__WORK ITEM__:
Go through the material below line by line and count those containing "cone". Write the count and nothing more.

__DATA TO PROCESS__:
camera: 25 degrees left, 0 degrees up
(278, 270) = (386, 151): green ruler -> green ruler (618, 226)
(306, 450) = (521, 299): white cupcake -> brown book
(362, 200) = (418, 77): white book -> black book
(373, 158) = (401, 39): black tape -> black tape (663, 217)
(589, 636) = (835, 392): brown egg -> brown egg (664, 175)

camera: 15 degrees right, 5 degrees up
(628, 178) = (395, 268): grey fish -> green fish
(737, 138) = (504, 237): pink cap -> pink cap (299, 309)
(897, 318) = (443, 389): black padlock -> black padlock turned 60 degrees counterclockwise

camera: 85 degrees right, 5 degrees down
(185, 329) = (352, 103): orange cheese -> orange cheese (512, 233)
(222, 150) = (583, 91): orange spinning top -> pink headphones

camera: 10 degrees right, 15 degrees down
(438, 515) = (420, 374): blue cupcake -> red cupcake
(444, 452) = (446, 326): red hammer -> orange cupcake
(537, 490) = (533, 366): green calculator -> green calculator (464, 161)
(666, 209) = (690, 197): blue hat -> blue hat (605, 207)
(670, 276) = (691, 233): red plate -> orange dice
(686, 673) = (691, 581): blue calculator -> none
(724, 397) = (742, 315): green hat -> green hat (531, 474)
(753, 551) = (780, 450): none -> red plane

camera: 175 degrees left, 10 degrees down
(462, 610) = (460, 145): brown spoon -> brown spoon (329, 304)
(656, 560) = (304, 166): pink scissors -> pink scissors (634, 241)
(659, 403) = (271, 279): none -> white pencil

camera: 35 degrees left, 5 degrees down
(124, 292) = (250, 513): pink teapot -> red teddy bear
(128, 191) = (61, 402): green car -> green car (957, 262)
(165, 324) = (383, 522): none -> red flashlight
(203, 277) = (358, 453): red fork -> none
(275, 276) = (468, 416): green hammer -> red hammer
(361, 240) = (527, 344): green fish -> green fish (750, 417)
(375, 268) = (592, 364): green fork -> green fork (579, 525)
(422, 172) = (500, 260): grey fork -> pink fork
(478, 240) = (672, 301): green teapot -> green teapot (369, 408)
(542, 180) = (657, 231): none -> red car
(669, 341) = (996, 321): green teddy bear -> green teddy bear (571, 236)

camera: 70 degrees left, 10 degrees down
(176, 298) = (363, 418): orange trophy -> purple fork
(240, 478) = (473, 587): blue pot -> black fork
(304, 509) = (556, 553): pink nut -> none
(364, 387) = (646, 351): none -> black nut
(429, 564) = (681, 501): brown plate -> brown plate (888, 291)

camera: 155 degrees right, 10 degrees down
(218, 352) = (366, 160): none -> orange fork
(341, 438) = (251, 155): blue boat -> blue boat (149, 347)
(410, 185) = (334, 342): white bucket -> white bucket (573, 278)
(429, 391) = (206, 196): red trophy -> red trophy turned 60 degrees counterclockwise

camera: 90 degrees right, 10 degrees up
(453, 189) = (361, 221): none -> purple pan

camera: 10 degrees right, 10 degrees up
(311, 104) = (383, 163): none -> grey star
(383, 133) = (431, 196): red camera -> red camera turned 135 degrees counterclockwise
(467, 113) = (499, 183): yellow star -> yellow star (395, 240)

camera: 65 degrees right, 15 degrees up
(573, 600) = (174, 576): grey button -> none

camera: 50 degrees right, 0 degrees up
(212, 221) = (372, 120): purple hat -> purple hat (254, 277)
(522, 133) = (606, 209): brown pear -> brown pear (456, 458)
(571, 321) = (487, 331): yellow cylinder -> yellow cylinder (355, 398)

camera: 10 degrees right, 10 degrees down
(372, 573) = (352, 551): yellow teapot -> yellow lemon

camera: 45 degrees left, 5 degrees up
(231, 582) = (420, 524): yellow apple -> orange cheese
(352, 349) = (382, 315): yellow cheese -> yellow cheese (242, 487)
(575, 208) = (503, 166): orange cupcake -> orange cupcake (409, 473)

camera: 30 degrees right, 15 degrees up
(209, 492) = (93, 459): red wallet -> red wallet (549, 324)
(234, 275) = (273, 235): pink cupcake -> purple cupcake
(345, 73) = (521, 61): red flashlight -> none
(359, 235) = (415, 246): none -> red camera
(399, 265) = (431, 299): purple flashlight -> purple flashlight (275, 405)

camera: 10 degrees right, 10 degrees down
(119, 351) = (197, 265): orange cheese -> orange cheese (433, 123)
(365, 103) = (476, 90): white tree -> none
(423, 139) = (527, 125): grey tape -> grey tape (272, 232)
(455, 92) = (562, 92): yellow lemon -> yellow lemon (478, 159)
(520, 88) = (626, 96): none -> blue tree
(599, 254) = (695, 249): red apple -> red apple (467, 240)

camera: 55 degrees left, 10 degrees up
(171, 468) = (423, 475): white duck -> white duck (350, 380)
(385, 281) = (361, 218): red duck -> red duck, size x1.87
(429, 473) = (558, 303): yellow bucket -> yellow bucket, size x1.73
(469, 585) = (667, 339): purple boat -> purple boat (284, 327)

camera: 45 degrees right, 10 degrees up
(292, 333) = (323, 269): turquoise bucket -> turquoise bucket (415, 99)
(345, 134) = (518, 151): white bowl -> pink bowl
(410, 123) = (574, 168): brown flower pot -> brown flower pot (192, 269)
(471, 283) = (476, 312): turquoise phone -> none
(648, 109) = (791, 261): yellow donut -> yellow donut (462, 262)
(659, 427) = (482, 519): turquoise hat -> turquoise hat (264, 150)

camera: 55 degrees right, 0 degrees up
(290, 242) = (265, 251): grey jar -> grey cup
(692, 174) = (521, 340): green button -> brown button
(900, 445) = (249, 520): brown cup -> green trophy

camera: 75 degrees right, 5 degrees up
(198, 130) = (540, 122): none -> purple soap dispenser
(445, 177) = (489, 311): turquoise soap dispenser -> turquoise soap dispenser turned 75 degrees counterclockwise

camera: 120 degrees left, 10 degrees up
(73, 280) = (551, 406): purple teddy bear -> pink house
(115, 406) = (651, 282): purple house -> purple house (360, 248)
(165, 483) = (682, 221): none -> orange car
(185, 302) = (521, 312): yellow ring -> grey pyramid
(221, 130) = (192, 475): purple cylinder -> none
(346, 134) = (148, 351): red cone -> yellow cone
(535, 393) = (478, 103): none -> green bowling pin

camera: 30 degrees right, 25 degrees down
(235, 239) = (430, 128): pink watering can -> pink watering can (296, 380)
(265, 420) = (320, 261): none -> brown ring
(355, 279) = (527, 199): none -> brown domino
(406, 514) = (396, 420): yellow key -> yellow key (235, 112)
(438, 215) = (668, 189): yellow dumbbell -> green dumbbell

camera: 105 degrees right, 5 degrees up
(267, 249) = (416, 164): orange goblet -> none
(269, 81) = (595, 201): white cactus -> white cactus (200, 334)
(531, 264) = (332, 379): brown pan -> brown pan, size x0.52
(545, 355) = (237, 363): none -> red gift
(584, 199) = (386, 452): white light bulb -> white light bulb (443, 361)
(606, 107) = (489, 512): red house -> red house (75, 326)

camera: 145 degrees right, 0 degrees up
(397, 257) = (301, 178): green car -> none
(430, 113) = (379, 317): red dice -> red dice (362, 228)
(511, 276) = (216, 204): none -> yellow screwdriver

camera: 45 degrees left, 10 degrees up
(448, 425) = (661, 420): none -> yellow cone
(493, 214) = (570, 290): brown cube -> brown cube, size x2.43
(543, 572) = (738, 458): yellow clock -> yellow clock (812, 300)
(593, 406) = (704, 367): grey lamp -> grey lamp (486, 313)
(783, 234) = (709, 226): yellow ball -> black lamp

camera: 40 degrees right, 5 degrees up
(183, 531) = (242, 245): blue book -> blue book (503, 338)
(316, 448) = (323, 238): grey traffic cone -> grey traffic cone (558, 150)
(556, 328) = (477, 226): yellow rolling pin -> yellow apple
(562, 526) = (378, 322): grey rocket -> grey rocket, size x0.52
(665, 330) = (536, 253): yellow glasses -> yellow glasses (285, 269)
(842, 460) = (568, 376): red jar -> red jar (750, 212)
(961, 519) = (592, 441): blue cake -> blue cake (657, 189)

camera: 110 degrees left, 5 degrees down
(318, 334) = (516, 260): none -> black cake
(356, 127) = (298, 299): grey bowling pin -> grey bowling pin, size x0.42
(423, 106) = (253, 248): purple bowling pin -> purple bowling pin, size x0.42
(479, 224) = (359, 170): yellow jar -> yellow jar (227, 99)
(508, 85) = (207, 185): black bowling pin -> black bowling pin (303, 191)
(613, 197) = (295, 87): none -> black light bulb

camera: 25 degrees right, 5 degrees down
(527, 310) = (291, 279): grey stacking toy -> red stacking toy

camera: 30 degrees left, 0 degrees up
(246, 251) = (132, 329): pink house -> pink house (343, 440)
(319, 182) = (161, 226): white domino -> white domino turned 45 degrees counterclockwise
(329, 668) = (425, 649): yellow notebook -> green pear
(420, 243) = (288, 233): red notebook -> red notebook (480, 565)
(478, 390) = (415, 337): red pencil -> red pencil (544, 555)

__OUTPUT FOR THIS EXERCISE__:
3